--- Overzicht gegevens ---

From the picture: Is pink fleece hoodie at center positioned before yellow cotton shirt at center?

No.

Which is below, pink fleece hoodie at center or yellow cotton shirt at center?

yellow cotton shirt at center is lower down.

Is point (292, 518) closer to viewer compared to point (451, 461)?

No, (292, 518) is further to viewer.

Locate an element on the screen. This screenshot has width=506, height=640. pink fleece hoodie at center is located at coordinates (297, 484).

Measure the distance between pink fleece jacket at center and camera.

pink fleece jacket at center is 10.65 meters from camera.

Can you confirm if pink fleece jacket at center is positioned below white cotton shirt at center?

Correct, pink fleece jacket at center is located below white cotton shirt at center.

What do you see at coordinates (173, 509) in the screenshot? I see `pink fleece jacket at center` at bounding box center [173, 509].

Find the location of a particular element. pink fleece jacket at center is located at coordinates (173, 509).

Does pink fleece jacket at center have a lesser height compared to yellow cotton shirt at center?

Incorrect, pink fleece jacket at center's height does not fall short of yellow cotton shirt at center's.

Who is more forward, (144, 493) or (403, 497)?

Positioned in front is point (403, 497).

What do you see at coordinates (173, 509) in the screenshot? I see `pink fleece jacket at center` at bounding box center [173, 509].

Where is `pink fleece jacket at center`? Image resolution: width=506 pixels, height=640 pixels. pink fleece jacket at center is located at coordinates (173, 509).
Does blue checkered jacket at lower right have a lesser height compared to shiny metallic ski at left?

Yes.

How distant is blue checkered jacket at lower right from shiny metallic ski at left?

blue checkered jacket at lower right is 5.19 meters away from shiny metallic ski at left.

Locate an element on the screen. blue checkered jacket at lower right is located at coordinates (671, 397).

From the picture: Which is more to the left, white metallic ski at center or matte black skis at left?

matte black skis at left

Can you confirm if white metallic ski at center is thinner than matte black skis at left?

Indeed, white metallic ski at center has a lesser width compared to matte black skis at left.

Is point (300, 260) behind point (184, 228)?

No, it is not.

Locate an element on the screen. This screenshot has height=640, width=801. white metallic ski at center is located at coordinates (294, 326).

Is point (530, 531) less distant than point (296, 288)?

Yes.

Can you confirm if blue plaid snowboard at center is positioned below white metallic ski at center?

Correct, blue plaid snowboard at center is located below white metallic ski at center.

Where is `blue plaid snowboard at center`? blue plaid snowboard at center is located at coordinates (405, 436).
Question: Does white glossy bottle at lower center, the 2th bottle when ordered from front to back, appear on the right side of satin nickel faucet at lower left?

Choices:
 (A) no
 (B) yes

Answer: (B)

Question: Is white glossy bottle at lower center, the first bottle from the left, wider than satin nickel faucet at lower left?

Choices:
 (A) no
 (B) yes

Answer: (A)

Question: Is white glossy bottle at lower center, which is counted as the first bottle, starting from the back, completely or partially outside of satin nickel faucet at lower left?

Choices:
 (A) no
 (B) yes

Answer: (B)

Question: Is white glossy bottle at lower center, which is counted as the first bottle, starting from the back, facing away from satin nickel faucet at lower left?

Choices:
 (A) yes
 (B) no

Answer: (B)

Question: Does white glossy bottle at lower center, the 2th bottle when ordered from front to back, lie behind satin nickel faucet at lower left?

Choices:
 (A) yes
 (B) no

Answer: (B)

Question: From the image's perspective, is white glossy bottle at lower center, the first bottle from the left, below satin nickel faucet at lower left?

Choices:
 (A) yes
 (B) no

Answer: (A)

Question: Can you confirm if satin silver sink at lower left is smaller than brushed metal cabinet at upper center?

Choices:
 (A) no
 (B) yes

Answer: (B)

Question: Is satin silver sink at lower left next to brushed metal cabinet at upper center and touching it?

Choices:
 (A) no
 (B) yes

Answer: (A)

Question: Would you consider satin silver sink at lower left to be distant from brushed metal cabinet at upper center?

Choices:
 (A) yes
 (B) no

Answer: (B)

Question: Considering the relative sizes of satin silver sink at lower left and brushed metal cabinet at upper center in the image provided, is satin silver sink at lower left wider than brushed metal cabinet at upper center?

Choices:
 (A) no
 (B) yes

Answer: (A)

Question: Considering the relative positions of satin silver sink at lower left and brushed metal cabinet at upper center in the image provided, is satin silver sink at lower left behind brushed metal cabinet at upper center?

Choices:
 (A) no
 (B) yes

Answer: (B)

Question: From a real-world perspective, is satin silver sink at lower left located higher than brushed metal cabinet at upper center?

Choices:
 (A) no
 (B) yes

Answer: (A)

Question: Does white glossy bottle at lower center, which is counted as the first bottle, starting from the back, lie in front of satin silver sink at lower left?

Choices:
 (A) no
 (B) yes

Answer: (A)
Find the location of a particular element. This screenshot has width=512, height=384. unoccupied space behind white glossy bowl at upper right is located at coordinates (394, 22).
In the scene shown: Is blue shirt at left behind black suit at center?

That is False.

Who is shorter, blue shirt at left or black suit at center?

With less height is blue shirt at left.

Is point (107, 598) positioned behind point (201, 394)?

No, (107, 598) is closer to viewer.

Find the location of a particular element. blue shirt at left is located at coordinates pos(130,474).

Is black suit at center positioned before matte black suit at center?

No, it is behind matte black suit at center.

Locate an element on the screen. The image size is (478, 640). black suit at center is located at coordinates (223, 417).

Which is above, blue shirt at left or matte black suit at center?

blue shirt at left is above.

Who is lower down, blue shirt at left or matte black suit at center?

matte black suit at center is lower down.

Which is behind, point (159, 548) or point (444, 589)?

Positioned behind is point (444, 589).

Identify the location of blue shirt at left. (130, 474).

---

Op te lossen »
Geef de regels vanaf de regel met "Positioned behind is point (444, 589)." tot en met het einde van de gegevens ongewijzigd terug.

Antwoord »
Positioned behind is point (444, 589).

Identify the location of blue shirt at left. (130, 474).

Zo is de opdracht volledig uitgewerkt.